# TASK DETAILS:
Once the line containing "green square: (1413, 515)" is found in the entries below, reproduce it and every line after it, stopping at and including the line containing "pink arrow: (749, 833)"; reproduce nothing else, and keep each line exact.
(DATA SHOWN begins)
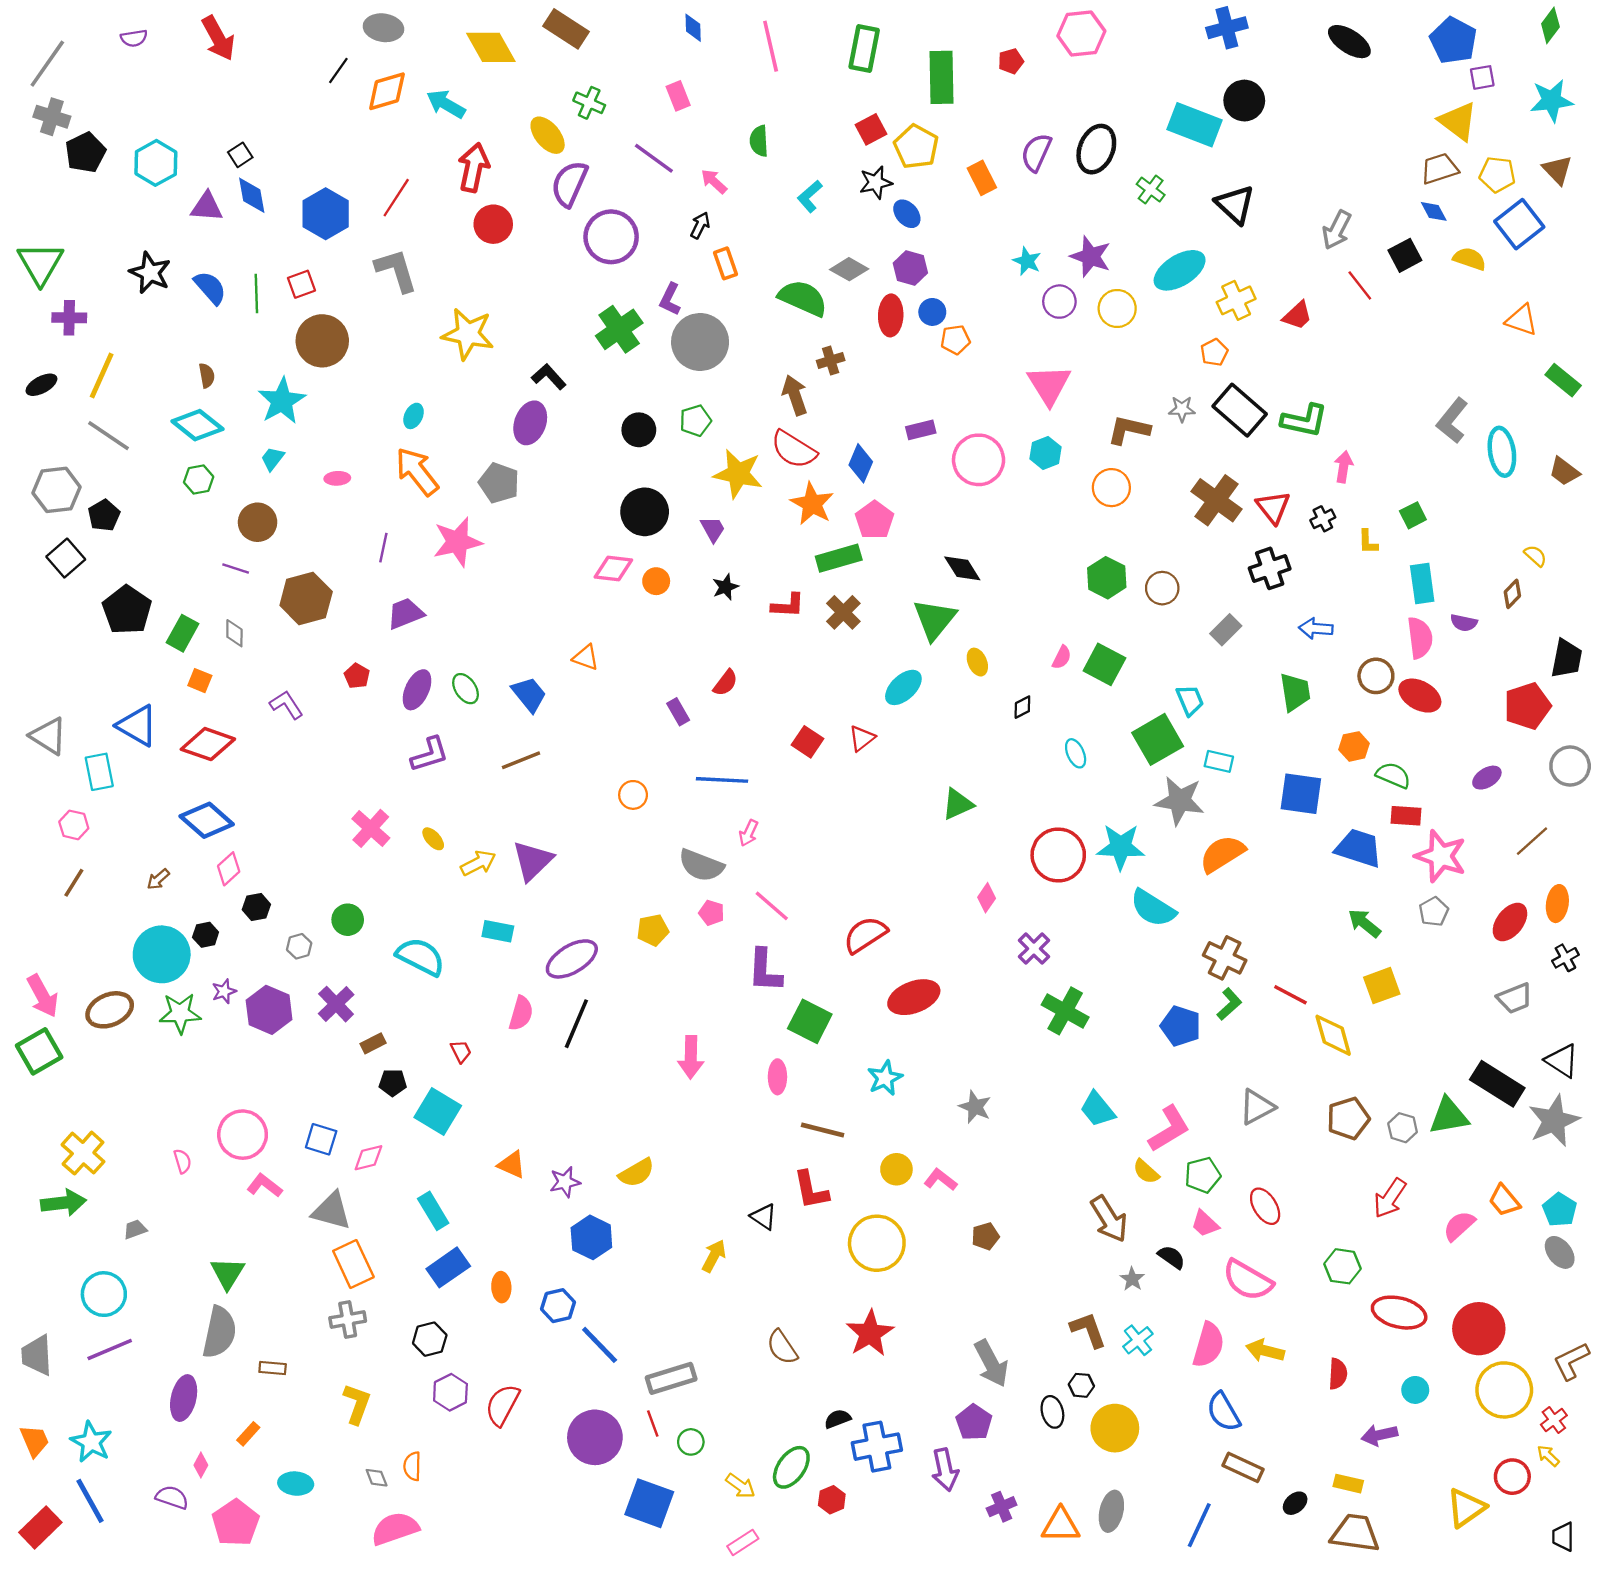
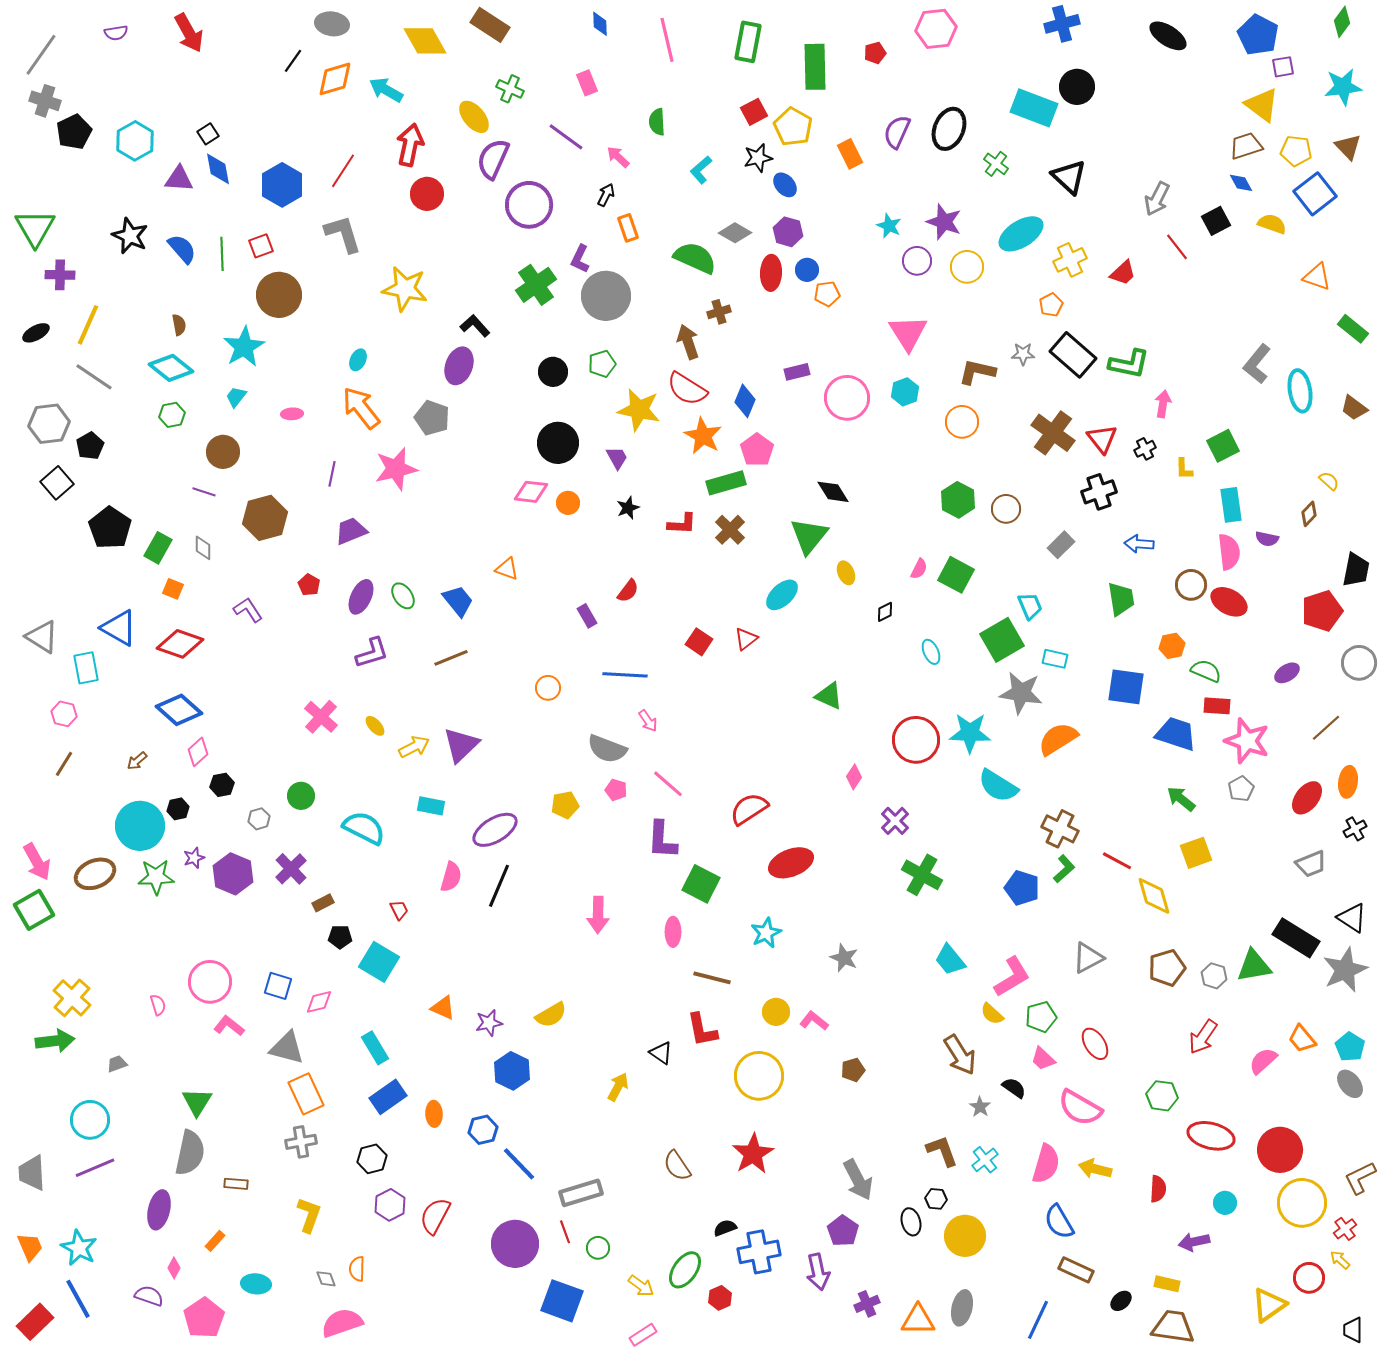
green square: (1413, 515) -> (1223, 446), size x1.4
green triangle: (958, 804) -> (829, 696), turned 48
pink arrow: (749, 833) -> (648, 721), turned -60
(DATA SHOWN ends)
(DATA SHOWN begins)
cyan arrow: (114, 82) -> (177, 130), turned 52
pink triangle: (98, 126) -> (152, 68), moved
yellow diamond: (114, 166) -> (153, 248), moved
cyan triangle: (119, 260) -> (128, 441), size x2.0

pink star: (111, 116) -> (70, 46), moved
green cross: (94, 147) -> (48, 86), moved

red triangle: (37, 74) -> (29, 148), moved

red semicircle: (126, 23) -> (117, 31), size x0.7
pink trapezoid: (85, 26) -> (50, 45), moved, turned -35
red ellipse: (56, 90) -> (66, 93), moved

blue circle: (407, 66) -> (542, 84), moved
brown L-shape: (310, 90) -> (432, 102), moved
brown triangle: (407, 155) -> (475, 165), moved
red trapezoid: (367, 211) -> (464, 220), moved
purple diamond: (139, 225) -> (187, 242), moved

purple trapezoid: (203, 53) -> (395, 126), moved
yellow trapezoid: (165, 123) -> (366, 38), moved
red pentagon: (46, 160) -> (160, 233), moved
(DATA SHOWN ends)
(DATA SHOWN begins)
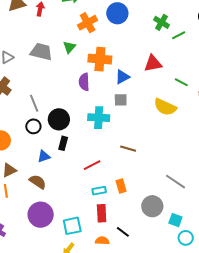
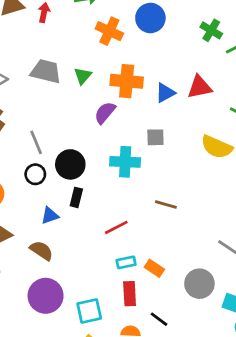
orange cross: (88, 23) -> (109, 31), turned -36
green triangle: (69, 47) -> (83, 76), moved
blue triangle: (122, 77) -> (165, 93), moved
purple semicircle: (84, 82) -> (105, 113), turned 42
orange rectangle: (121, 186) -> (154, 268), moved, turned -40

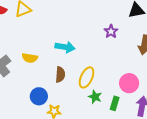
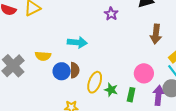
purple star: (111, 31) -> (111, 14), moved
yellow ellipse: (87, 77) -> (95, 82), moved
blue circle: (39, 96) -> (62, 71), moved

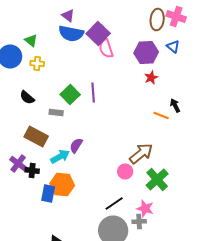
(DATA SHOWN ends)
# RESPONSE TO THE EXERCISE:
green square: (1413, 515) -> (1223, 446), size x1.4
green triangle: (958, 804) -> (829, 696), turned 48
pink arrow: (749, 833) -> (648, 721), turned -60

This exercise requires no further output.